Task to carry out: A faithful copy of every entry is the goal; keep the images out of it.
START Provided data
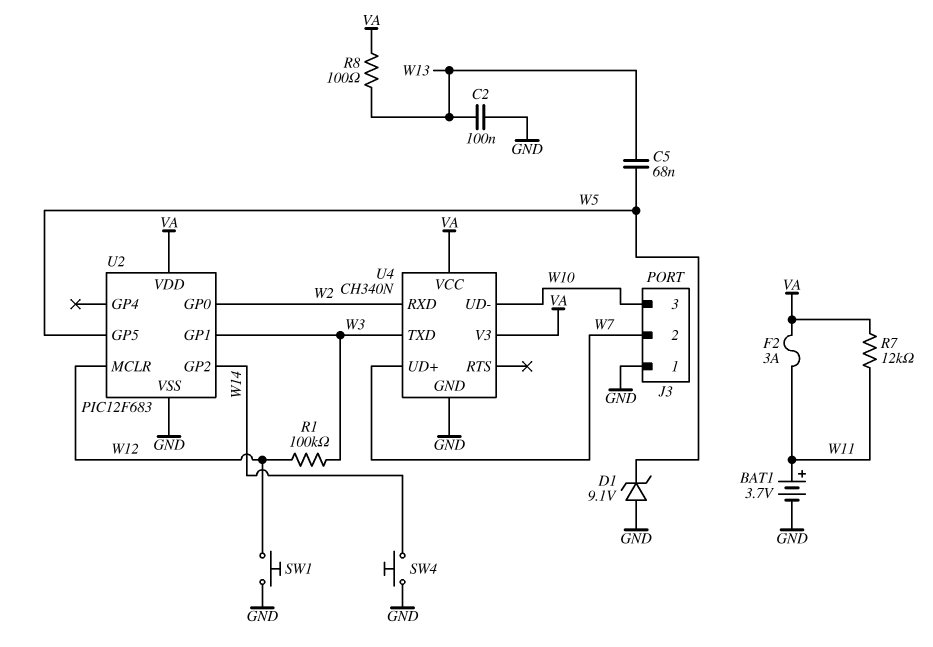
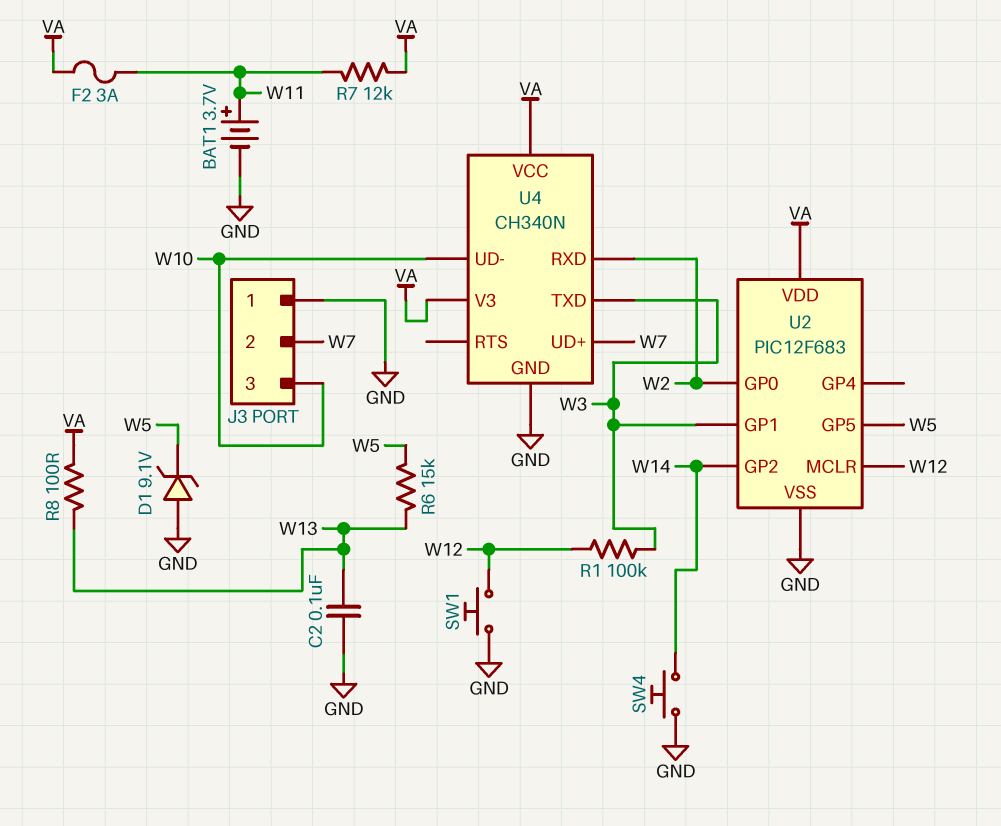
C5: 68nF (W5, W13) -> none
R6: none -> 15k (W5, W13)

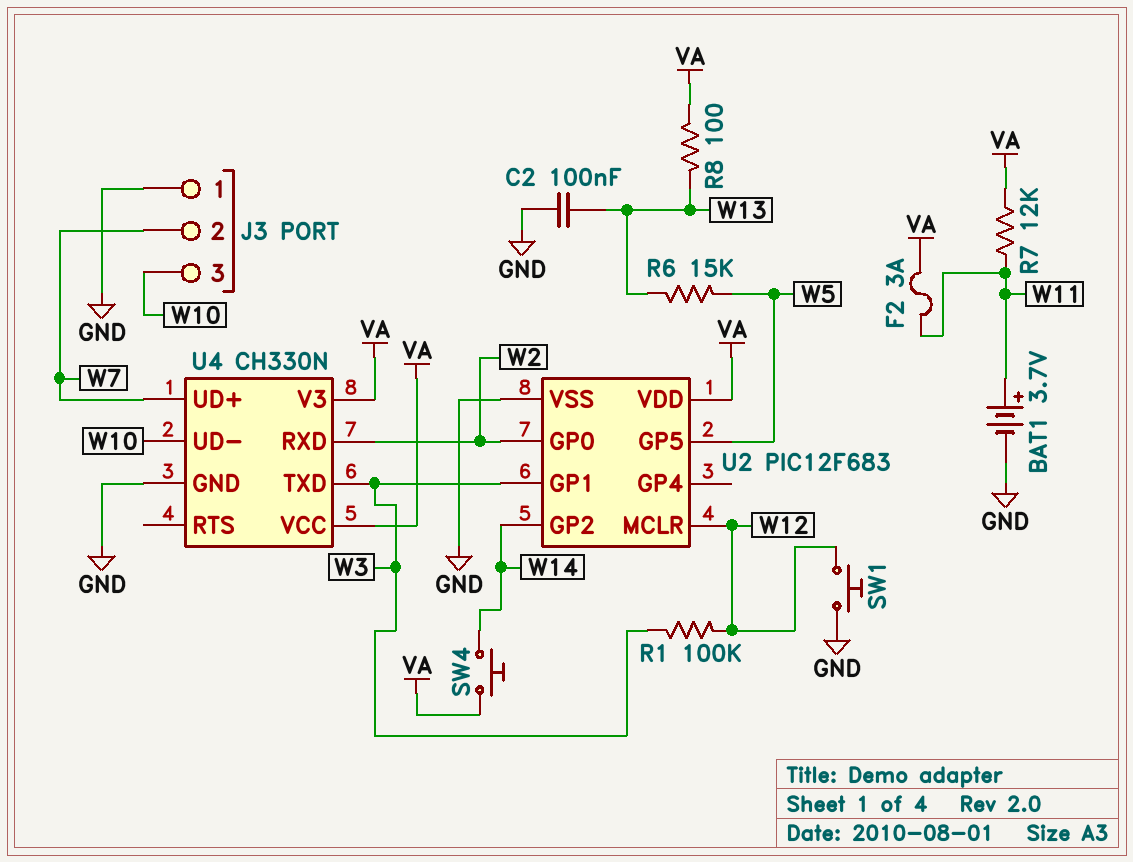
D1: zener 9.1V (A GND, K W5) -> none
SW4: button (GND, W14) -> button (VA, W14)
U4: CH340N -> CH330N

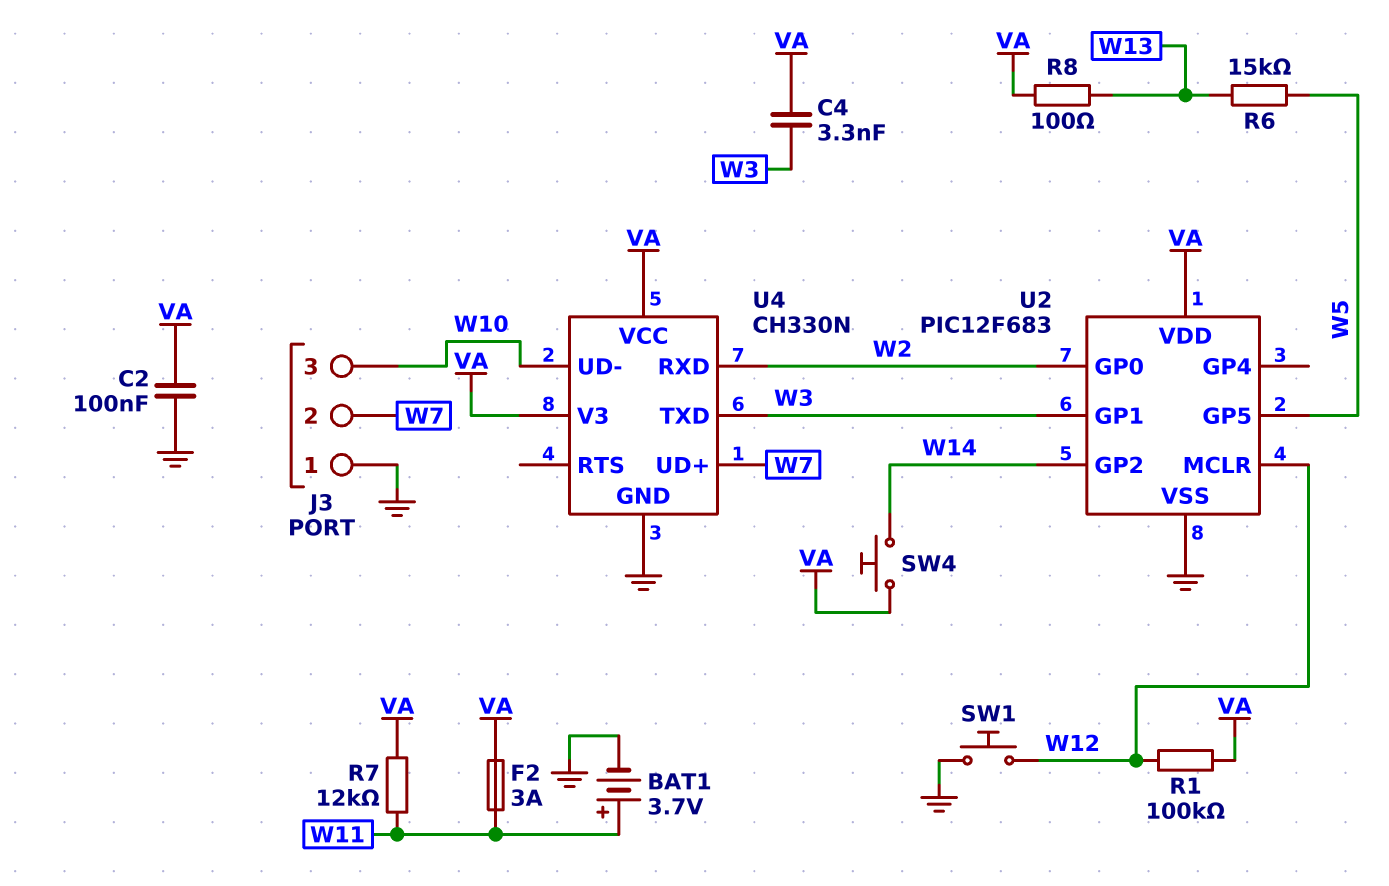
C2: 100nF (GND, W13) -> 100nF (GND, VA)
C4: none -> 3.3nF (VA, W3)
R1: 100k (W3, W12) -> 100k (VA, W12)

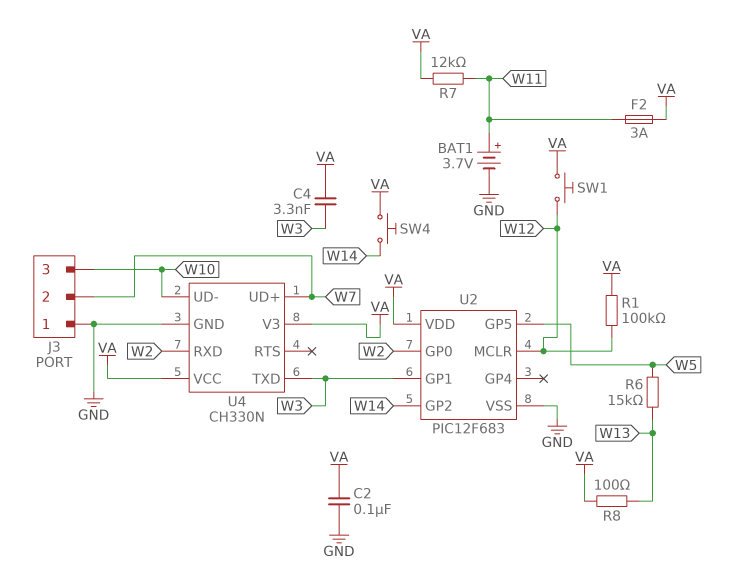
SW1: button (GND, W12) -> button (VA, W12)

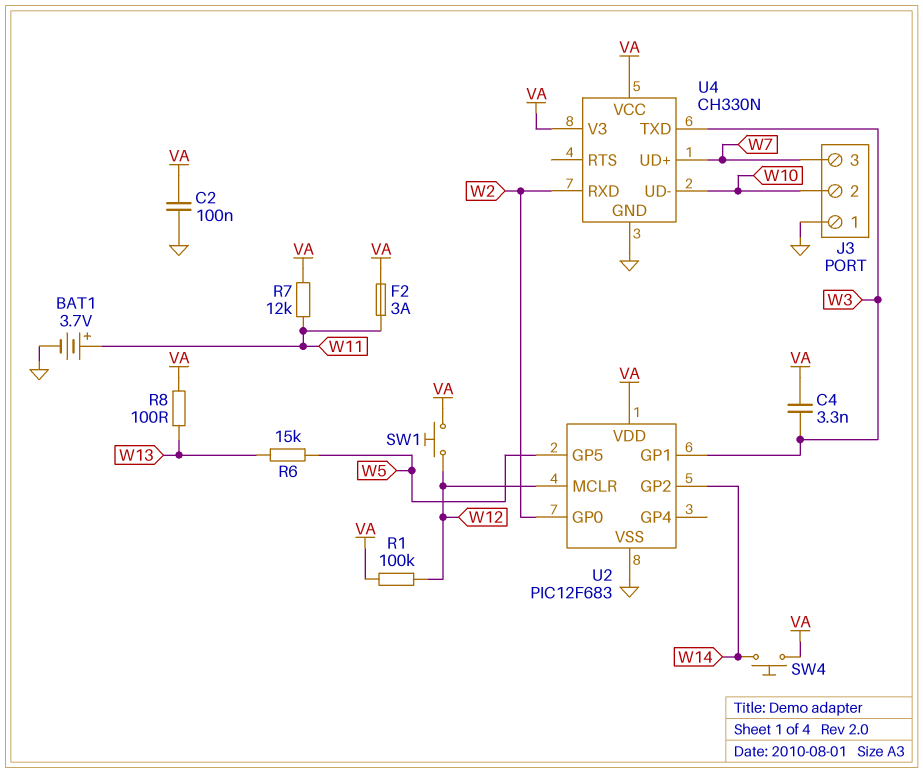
J3 pin 2: W7 -> W10
J3 pin 3: W10 -> W7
END Provided data
Task answer:
C5: 68nF (W5, W13) -> none
R6: none -> 15k (W5, W13)

D1: zener 9.1V (A GND, K W5) -> none
SW4: button (GND, W14) -> button (VA, W14)
U4: CH340N -> CH330N

C2: 100nF (GND, W13) -> 100nF (GND, VA)
C4: none -> 3.3nF (VA, W3)
R1: 100k (W3, W12) -> 100k (VA, W12)

SW1: button (GND, W12) -> button (VA, W12)

J3 pin 2: W7 -> W10
J3 pin 3: W10 -> W7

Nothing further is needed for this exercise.